#### Extracted information

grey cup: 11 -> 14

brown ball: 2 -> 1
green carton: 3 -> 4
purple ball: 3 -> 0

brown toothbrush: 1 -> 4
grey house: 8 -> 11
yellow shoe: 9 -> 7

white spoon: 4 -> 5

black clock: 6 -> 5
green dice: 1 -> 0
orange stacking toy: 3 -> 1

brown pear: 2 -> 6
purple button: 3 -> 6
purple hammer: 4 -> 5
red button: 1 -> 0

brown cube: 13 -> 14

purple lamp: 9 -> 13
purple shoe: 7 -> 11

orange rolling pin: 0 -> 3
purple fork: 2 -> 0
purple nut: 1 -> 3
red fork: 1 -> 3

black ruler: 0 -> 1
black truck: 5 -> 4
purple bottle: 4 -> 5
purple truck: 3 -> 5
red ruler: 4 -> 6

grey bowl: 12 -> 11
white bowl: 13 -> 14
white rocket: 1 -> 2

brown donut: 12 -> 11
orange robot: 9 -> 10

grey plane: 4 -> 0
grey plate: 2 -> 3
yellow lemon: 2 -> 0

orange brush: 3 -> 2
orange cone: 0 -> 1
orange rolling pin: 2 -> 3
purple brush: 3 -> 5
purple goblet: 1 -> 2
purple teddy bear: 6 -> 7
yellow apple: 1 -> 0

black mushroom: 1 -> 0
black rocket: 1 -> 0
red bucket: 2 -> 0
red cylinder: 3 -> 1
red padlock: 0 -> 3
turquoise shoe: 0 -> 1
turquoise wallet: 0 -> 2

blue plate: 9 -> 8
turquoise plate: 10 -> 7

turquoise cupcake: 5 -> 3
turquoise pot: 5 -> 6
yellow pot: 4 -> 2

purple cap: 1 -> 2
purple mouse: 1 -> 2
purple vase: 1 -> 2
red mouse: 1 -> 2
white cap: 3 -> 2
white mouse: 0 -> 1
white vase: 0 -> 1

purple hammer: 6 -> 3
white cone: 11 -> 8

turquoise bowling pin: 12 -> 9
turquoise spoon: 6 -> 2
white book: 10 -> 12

#### Work request
The entries above must each be repeated exactly.

#### Response area
grey cup: 11 -> 14

brown ball: 2 -> 1
green carton: 3 -> 4
purple ball: 3 -> 0

brown toothbrush: 1 -> 4
grey house: 8 -> 11
yellow shoe: 9 -> 7

white spoon: 4 -> 5

black clock: 6 -> 5
green dice: 1 -> 0
orange stacking toy: 3 -> 1

brown pear: 2 -> 6
purple button: 3 -> 6
purple hammer: 4 -> 5
red button: 1 -> 0

brown cube: 13 -> 14

purple lamp: 9 -> 13
purple shoe: 7 -> 11

orange rolling pin: 0 -> 3
purple fork: 2 -> 0
purple nut: 1 -> 3
red fork: 1 -> 3

black ruler: 0 -> 1
black truck: 5 -> 4
purple bottle: 4 -> 5
purple truck: 3 -> 5
red ruler: 4 -> 6

grey bowl: 12 -> 11
white bowl: 13 -> 14
white rocket: 1 -> 2

brown donut: 12 -> 11
orange robot: 9 -> 10

grey plane: 4 -> 0
grey plate: 2 -> 3
yellow lemon: 2 -> 0

orange brush: 3 -> 2
orange cone: 0 -> 1
orange rolling pin: 2 -> 3
purple brush: 3 -> 5
purple goblet: 1 -> 2
purple teddy bear: 6 -> 7
yellow apple: 1 -> 0

black mushroom: 1 -> 0
black rocket: 1 -> 0
red bucket: 2 -> 0
red cylinder: 3 -> 1
red padlock: 0 -> 3
turquoise shoe: 0 -> 1
turquoise wallet: 0 -> 2

blue plate: 9 -> 8
turquoise plate: 10 -> 7

turquoise cupcake: 5 -> 3
turquoise pot: 5 -> 6
yellow pot: 4 -> 2

purple cap: 1 -> 2
purple mouse: 1 -> 2
purple vase: 1 -> 2
red mouse: 1 -> 2
white cap: 3 -> 2
white mouse: 0 -> 1
white vase: 0 -> 1

purple hammer: 6 -> 3
white cone: 11 -> 8

turquoise bowling pin: 12 -> 9
turquoise spoon: 6 -> 2
white book: 10 -> 12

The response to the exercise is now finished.